-- Data under study follows --

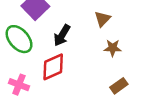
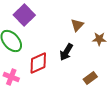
black arrow: (62, 35) -> (66, 52), moved
brown star: (113, 48) -> (99, 39), moved

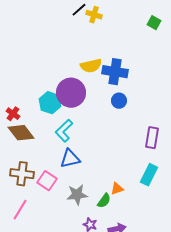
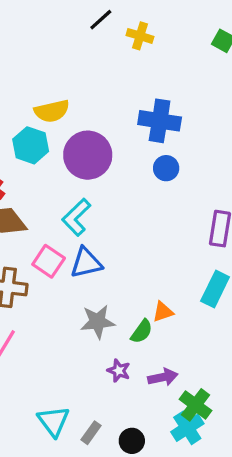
yellow cross: (94, 15) -> (140, 36), moved
yellow semicircle: (91, 66) -> (52, 111), moved
cyan hexagon: (50, 103) -> (31, 145), moved
pink square: (47, 181) -> (49, 261), moved

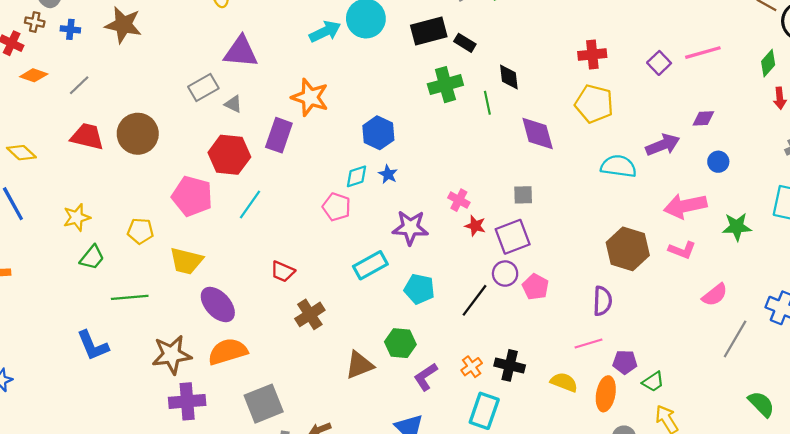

-- Data under study concluded --

### Task brief:
Type out the data above once more, exactly, with no images included.

### Output:
black arrow: (62, 35) -> (66, 52), moved
brown star: (113, 48) -> (99, 39), moved

yellow cross: (94, 15) -> (140, 36), moved
yellow semicircle: (91, 66) -> (52, 111), moved
cyan hexagon: (50, 103) -> (31, 145), moved
pink square: (47, 181) -> (49, 261), moved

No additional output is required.